Extracted data entries
________
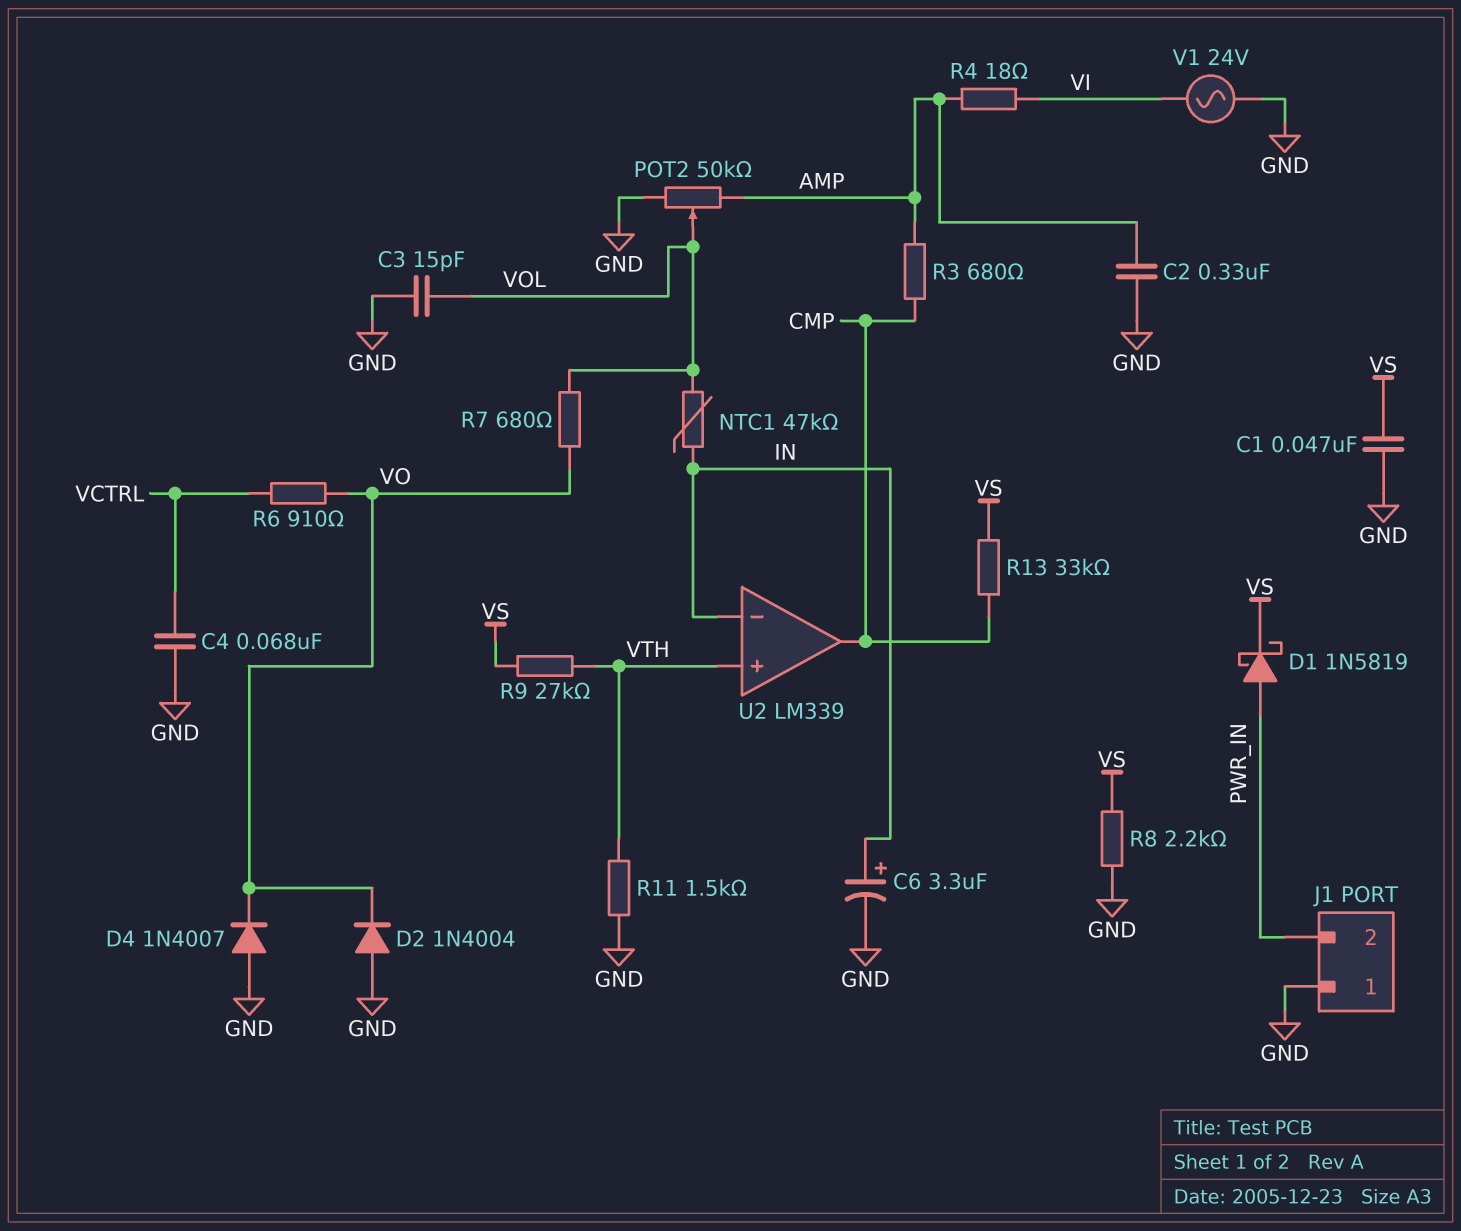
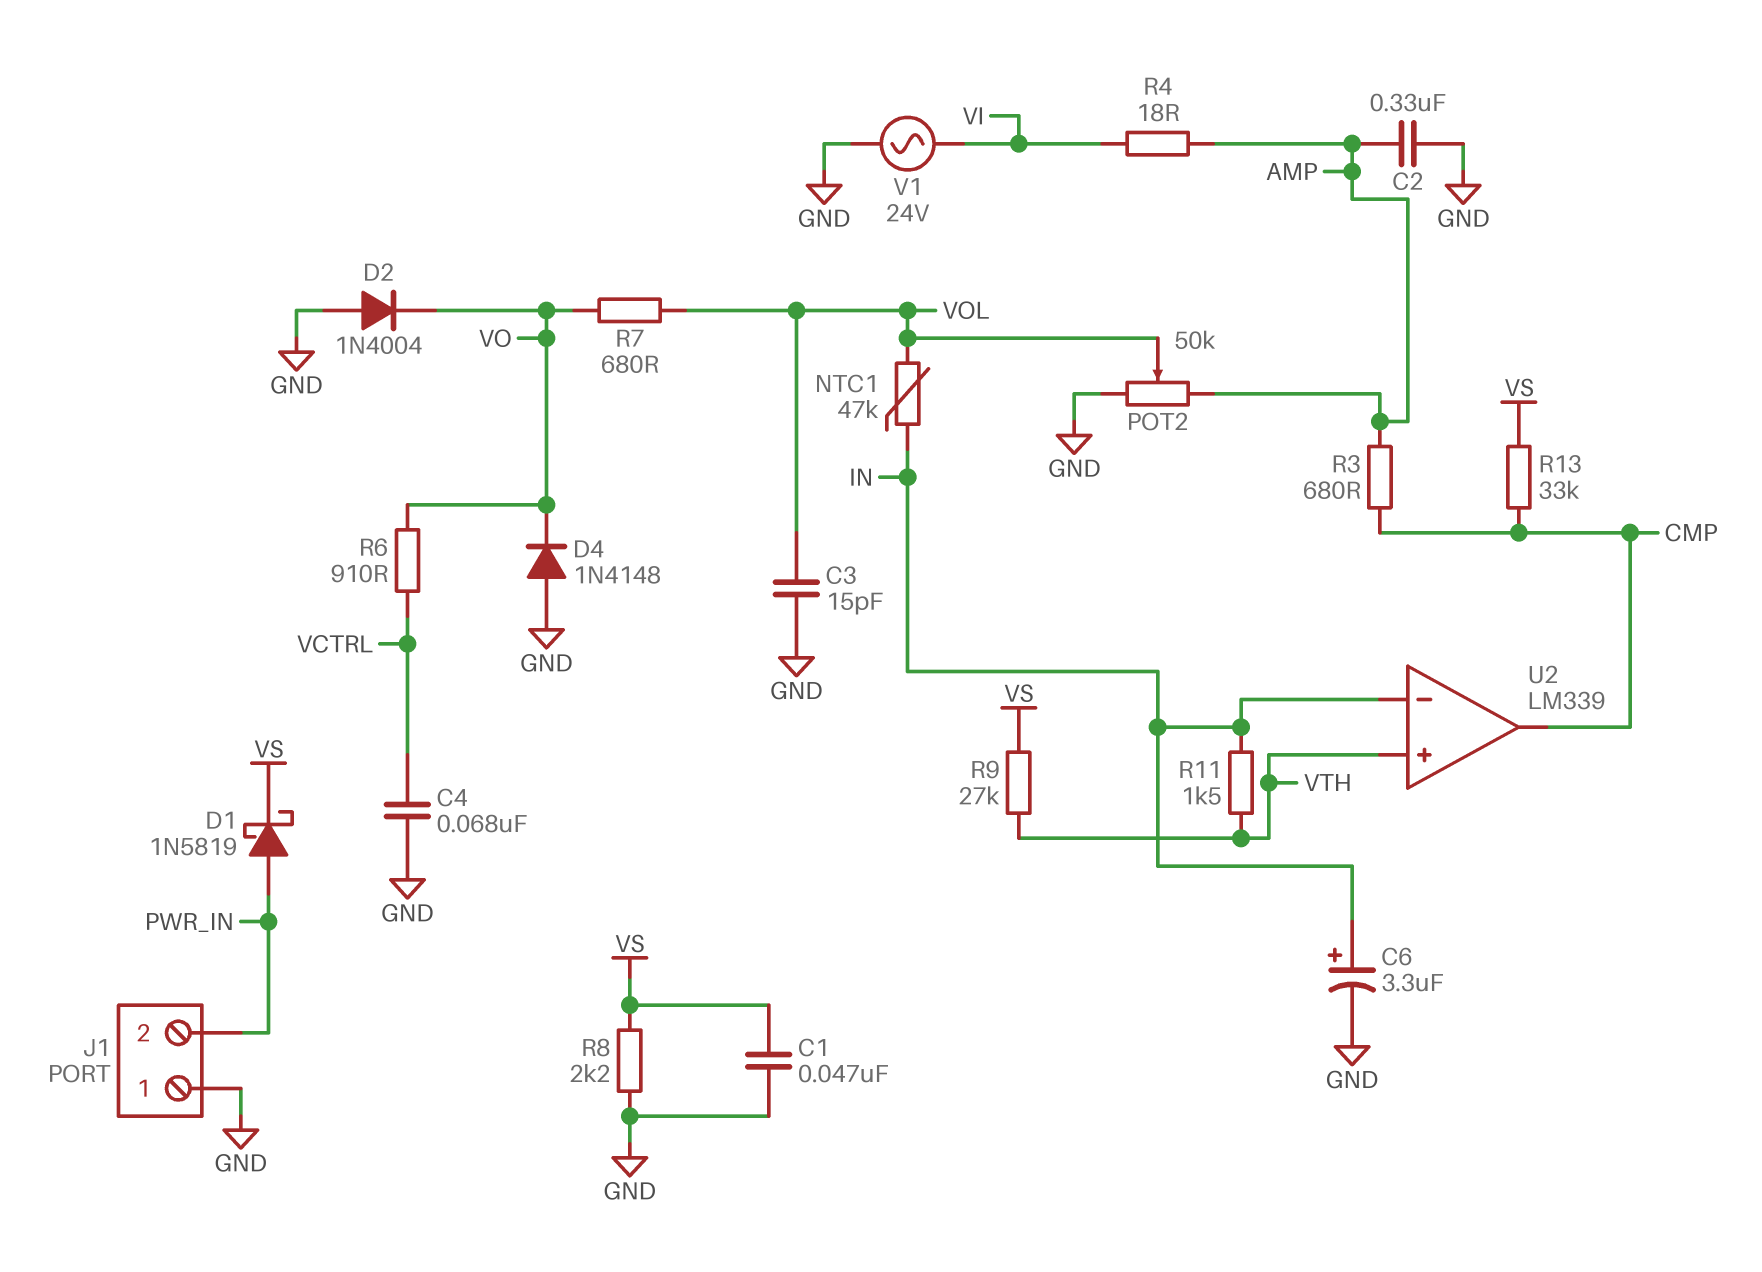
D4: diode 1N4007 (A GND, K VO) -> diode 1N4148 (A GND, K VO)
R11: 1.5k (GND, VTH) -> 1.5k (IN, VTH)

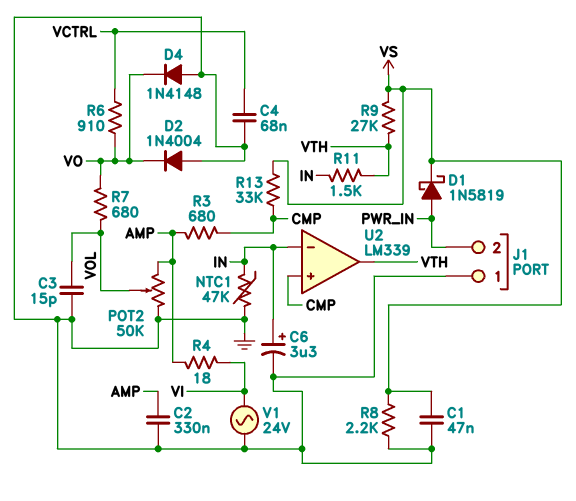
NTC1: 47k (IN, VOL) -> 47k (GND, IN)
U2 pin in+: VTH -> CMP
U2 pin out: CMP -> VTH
________
* WORK TO COMPLETE: Write out again the lines from the one with "R11: 1.5k (GND, VTH) -> 1.5k (IN, VTH)" through the end of the records exactly, without any of the pictures.

* YOUR RESPONSE:
R11: 1.5k (GND, VTH) -> 1.5k (IN, VTH)

NTC1: 47k (IN, VOL) -> 47k (GND, IN)
U2 pin in+: VTH -> CMP
U2 pin out: CMP -> VTH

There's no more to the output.